Assignment >>
Print out the data precisely as it appears here, with no pictures.

Data records >>
· · · · · · ·
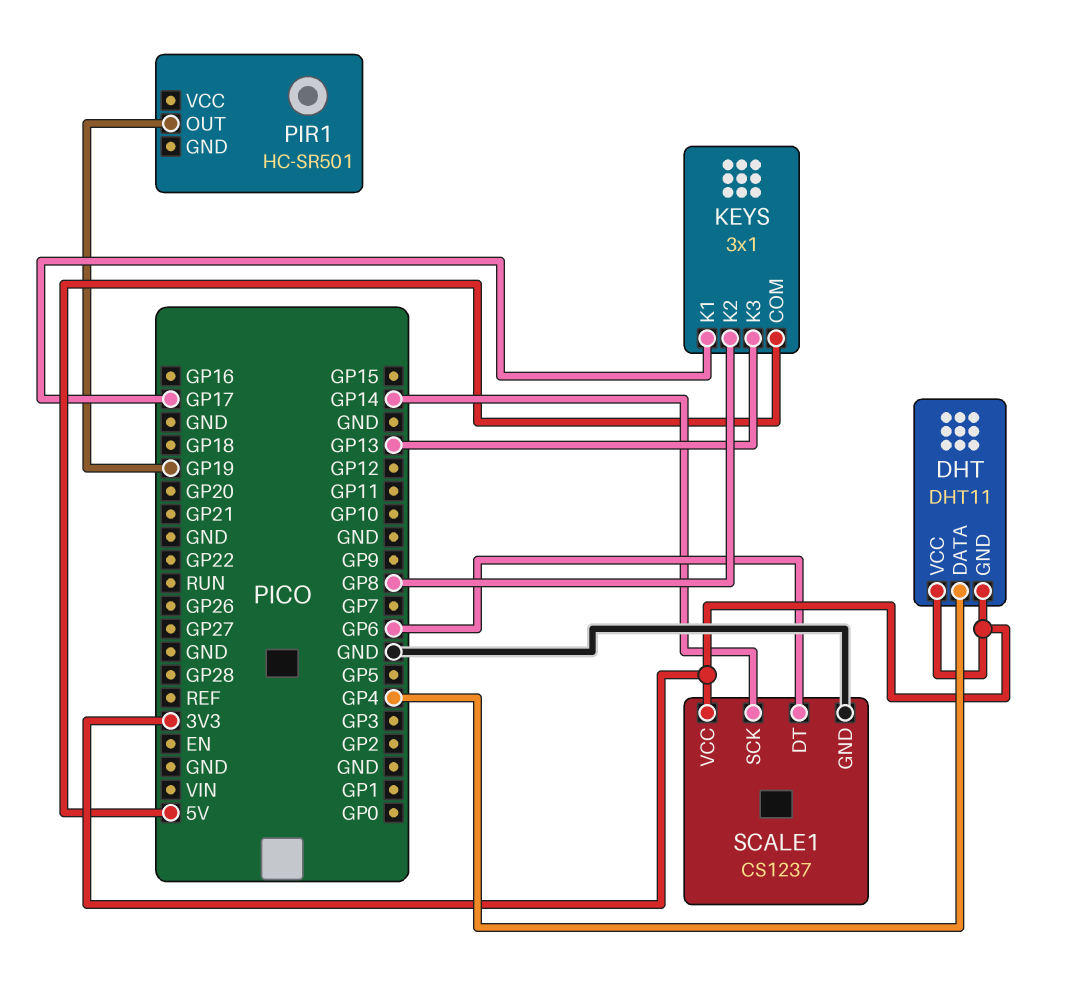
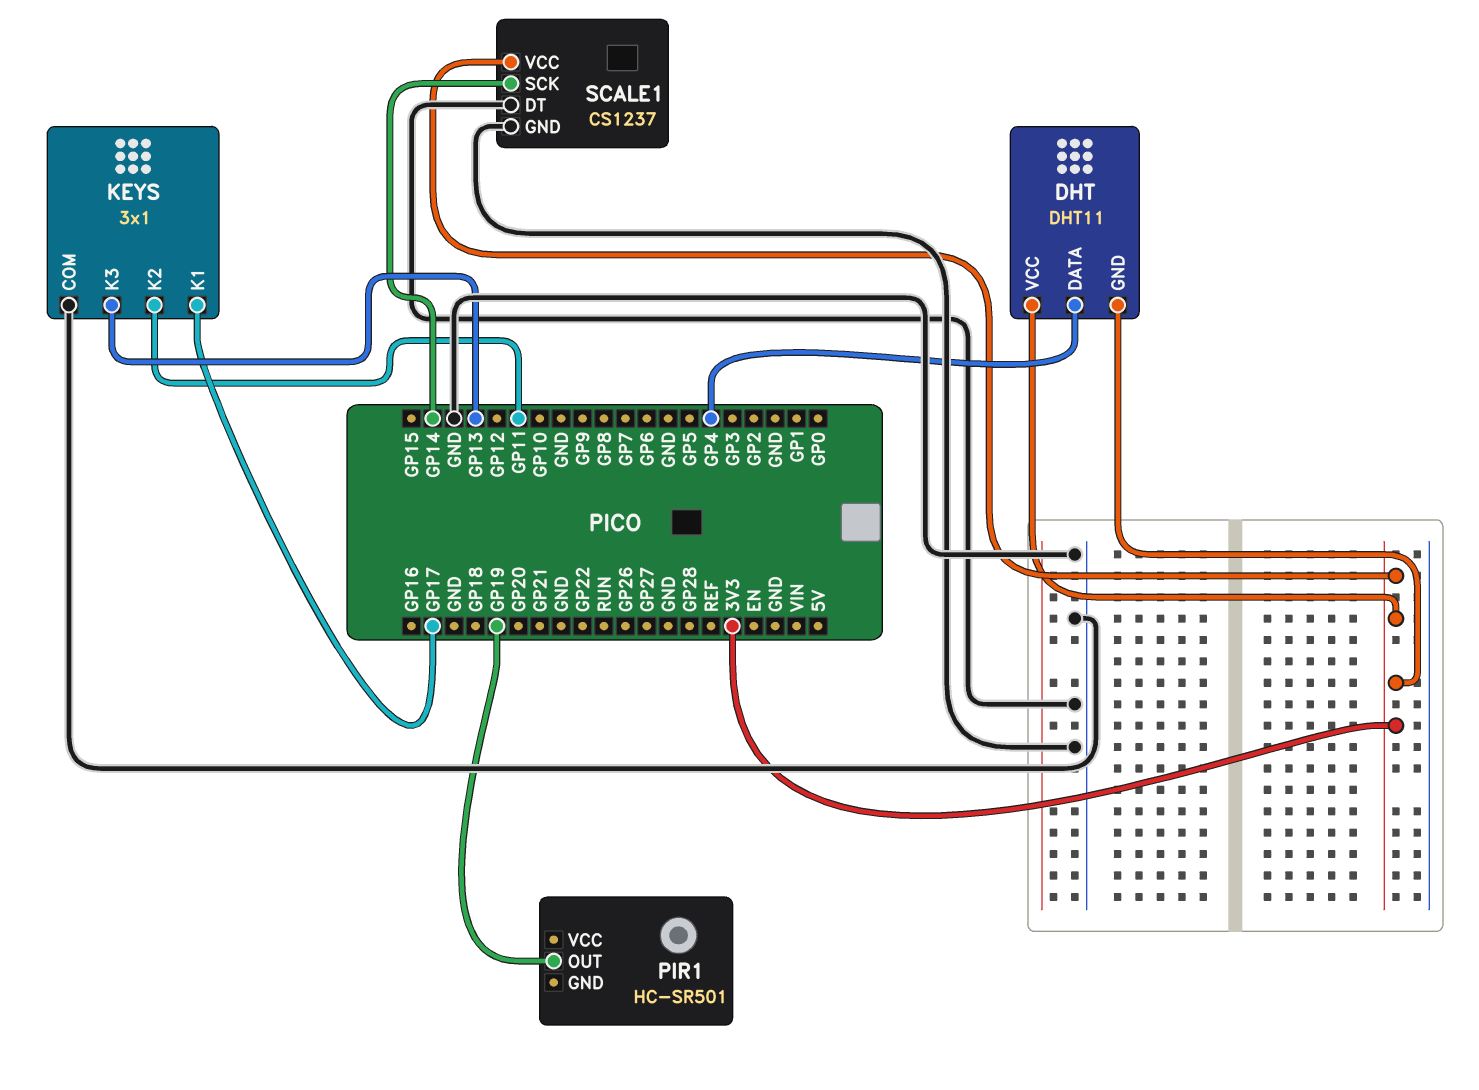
KEYS pin COM: 5V -> GND
KEYS pin K2: GP8 -> GP11
SCALE1 pin DT: GP6 -> GND

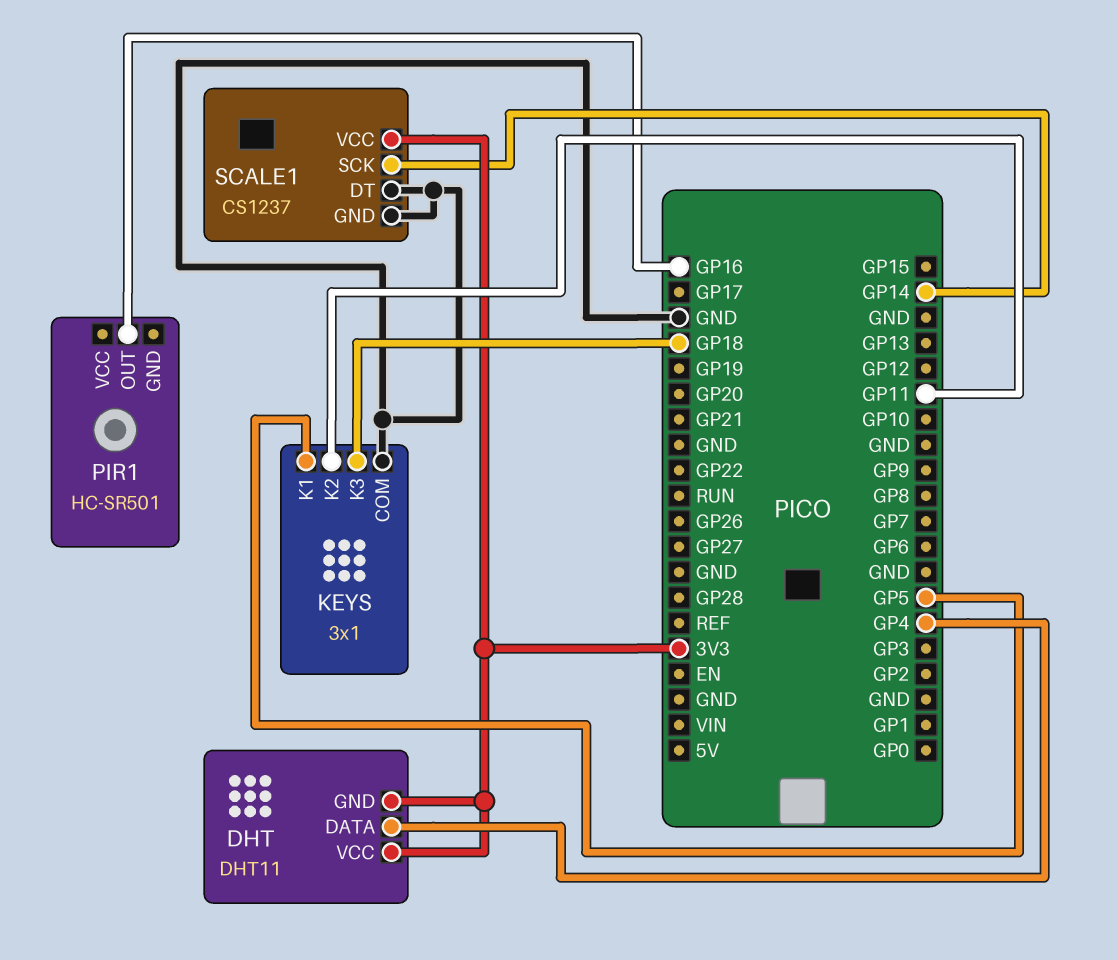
KEYS pin K1: GP17 -> GP5
KEYS pin K3: GP13 -> GP18
PIR1 pin OUT: GP19 -> GP16

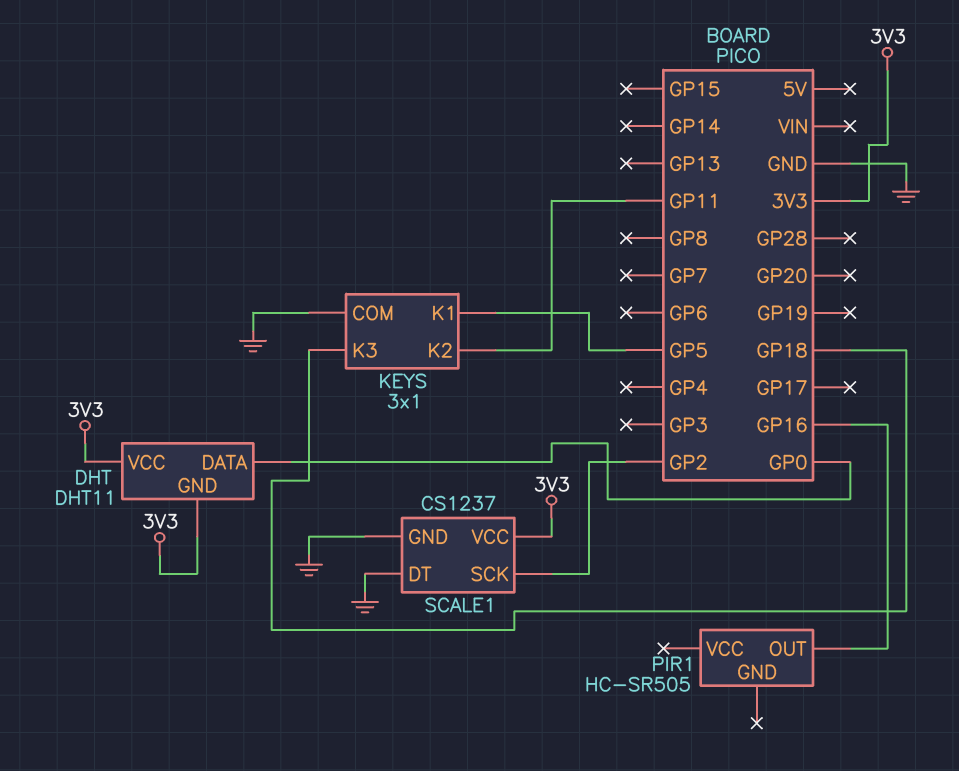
DHT pin DATA: GP4 -> GP0
PIR1: HC-SR501 -> HC-SR505
SCALE1 pin SCK: GP14 -> GP2

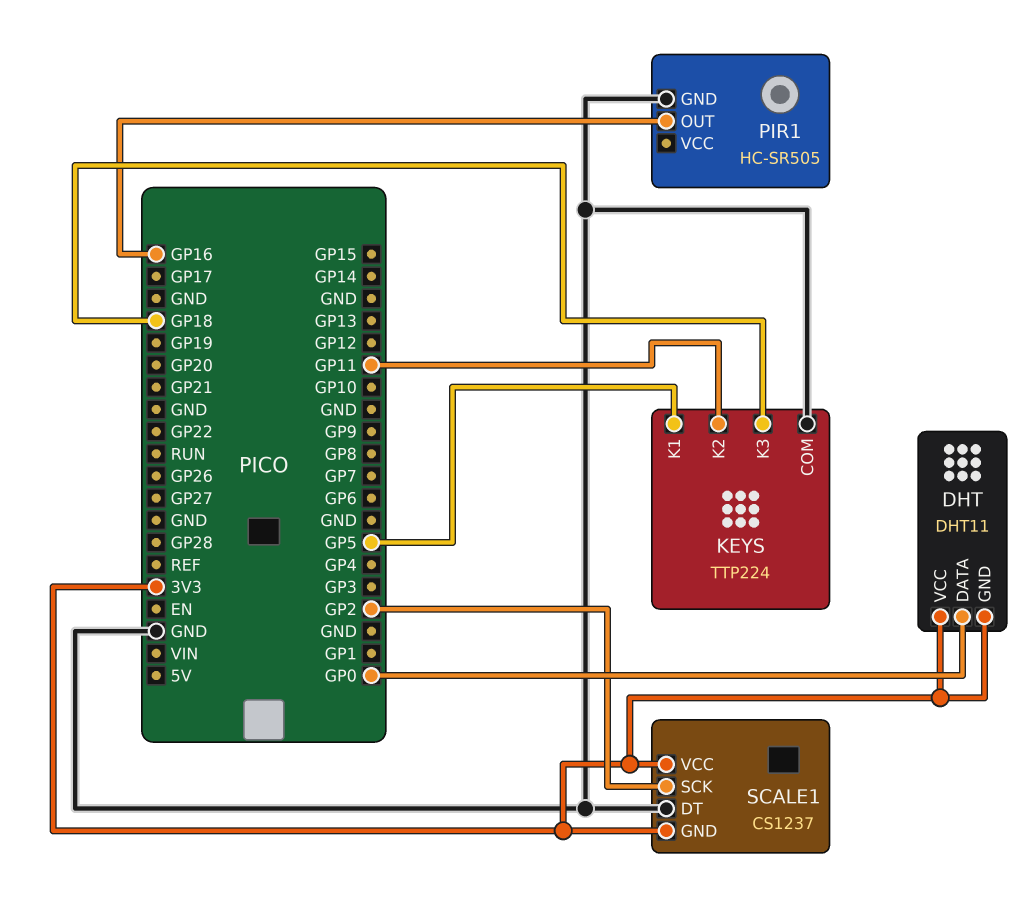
KEYS: 3x1 -> TTP224
PIR1 pin GND: none -> GND
SCALE1 pin GND: GND -> 3V3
· · · · · · ·
Response area >>
KEYS pin COM: 5V -> GND
KEYS pin K2: GP8 -> GP11
SCALE1 pin DT: GP6 -> GND

KEYS pin K1: GP17 -> GP5
KEYS pin K3: GP13 -> GP18
PIR1 pin OUT: GP19 -> GP16

DHT pin DATA: GP4 -> GP0
PIR1: HC-SR501 -> HC-SR505
SCALE1 pin SCK: GP14 -> GP2

KEYS: 3x1 -> TTP224
PIR1 pin GND: none -> GND
SCALE1 pin GND: GND -> 3V3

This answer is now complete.